> TASK OBJECTIVE: In the material beneath, how many lines contain the word "tile"? Give the count alone.

> SOURCE INFORMATION:

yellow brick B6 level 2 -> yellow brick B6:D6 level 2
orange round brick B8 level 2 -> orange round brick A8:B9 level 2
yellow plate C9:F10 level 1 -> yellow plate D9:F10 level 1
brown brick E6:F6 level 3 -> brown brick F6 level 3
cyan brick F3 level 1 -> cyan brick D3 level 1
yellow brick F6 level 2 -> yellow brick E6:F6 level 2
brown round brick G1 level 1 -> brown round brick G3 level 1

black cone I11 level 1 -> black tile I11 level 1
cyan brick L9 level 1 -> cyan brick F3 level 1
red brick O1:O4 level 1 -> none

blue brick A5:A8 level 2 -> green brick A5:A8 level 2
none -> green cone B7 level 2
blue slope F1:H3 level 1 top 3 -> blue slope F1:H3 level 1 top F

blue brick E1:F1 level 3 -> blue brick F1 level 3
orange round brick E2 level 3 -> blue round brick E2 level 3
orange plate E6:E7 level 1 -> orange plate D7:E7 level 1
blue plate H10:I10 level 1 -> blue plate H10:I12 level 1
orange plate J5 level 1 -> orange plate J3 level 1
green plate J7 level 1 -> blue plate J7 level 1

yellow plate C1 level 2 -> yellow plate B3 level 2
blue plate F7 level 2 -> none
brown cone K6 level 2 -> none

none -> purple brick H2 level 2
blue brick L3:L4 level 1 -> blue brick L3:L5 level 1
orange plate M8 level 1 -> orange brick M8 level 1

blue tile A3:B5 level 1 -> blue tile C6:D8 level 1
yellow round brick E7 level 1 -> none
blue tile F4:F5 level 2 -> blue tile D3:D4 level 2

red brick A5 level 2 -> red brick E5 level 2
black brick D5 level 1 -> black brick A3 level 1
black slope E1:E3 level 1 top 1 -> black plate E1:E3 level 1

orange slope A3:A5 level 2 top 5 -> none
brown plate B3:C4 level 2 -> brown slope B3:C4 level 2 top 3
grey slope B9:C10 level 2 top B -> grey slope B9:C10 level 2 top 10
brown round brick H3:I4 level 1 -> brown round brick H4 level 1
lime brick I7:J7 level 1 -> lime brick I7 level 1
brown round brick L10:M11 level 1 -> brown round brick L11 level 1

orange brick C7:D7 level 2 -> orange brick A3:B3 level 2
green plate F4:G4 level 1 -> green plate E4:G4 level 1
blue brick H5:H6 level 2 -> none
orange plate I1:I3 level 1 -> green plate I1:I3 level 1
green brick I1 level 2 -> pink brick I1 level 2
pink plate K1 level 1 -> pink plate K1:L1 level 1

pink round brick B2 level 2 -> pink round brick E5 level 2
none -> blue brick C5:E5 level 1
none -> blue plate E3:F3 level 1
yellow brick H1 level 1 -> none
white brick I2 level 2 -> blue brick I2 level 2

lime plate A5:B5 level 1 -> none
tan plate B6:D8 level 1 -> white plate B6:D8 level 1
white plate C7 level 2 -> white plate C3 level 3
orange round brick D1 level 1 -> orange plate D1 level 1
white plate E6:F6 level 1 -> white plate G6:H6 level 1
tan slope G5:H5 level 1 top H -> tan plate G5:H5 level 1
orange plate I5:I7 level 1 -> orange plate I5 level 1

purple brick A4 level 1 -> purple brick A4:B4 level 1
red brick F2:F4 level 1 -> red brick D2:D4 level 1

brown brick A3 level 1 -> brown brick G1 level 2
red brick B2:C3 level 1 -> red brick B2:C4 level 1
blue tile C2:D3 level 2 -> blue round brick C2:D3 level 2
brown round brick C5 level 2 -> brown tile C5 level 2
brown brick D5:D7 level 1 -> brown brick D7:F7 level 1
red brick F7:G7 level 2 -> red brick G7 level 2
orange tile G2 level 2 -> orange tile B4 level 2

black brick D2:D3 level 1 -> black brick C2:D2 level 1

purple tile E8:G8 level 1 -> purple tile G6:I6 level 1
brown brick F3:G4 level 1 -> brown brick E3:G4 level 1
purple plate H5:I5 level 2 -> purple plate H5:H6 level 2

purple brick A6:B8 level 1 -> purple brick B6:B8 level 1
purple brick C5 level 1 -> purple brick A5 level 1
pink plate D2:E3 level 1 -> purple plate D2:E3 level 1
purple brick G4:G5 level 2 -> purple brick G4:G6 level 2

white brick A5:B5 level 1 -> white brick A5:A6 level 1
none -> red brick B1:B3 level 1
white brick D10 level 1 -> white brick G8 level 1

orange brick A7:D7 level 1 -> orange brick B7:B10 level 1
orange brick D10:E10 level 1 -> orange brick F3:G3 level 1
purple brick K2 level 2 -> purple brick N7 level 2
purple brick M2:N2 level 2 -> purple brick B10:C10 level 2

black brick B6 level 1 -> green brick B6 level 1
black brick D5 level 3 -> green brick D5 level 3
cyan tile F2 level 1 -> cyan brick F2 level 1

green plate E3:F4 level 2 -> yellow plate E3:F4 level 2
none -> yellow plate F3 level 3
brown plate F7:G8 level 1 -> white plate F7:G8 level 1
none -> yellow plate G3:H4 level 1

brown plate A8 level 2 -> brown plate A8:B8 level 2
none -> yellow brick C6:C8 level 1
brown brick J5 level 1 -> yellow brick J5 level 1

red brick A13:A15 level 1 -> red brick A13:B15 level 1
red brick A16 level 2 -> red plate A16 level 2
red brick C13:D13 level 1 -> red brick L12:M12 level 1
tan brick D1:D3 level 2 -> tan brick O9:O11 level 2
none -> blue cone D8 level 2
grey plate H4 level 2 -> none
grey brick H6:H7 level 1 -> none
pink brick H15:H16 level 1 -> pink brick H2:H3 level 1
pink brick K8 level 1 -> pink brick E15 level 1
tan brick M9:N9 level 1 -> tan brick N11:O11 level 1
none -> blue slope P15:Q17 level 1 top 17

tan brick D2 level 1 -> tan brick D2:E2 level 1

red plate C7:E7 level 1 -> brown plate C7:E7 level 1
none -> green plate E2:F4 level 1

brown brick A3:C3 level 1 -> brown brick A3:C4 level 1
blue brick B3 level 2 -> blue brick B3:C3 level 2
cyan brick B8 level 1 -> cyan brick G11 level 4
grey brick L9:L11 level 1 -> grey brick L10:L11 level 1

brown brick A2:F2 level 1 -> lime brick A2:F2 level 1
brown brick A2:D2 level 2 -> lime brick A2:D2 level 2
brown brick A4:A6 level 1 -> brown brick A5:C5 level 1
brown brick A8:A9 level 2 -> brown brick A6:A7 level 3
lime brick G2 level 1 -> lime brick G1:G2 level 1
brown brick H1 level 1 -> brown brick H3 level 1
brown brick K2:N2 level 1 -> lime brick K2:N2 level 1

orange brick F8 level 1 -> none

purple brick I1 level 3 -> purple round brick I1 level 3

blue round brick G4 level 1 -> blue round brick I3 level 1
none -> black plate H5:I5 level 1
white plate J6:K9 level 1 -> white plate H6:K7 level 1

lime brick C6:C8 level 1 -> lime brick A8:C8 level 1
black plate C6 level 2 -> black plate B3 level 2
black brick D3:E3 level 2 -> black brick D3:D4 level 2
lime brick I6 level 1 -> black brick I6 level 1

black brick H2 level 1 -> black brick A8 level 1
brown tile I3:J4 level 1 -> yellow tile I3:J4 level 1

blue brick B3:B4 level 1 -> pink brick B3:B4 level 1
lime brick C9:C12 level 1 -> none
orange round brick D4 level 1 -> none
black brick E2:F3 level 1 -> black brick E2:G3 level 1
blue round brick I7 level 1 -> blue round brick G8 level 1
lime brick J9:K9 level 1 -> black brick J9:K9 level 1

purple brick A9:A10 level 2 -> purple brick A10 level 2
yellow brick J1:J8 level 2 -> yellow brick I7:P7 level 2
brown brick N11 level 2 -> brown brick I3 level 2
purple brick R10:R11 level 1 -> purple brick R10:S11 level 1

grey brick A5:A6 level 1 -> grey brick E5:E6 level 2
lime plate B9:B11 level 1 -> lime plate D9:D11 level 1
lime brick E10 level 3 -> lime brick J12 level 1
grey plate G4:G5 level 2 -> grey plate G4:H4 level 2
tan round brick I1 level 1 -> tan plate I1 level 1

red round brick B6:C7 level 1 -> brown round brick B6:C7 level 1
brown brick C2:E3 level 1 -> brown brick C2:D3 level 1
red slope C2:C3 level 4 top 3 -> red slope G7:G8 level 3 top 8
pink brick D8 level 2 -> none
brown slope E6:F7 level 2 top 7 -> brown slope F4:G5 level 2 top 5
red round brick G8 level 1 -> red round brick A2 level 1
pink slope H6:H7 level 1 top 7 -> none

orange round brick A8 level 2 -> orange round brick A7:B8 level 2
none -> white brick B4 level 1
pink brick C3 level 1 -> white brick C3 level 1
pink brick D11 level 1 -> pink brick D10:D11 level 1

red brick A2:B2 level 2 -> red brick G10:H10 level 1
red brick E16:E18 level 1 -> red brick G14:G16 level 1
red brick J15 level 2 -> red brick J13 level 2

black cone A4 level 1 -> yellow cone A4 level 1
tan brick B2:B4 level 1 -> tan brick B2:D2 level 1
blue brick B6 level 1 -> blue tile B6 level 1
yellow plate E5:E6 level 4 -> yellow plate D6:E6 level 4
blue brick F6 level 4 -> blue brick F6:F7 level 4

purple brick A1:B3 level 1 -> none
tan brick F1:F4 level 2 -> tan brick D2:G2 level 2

> RESULT OF THIS EXERCISE: 10